### Your assignment
Report each line of the entries that includes "camera" by copying it.

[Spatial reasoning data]
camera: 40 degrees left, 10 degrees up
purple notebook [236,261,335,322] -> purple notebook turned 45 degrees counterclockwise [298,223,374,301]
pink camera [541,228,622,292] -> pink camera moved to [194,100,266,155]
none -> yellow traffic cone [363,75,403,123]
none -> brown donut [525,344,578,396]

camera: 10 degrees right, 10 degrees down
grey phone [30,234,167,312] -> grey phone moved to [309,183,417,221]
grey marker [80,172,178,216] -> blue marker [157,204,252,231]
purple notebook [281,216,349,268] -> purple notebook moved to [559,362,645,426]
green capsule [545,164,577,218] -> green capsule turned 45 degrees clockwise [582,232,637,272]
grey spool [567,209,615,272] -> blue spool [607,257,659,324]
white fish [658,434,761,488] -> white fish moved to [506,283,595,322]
---
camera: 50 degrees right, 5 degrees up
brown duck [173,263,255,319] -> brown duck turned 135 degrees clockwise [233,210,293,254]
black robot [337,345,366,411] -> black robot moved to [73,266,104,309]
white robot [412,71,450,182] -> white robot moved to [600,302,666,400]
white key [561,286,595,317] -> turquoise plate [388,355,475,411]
* * *
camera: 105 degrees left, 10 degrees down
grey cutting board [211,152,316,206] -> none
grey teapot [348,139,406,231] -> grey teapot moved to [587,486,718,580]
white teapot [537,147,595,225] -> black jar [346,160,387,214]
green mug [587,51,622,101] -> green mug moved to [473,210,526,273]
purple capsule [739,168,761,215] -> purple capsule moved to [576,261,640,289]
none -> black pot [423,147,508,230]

### Completed task
camera: 40 degrees left, 10 degrees up
pink camera [541,228,622,292] -> pink camera moved to [194,100,266,155]
camera: 10 degrees right, 10 degrees down
camera: 50 degrees right, 5 degrees up
camera: 105 degrees left, 10 degrees down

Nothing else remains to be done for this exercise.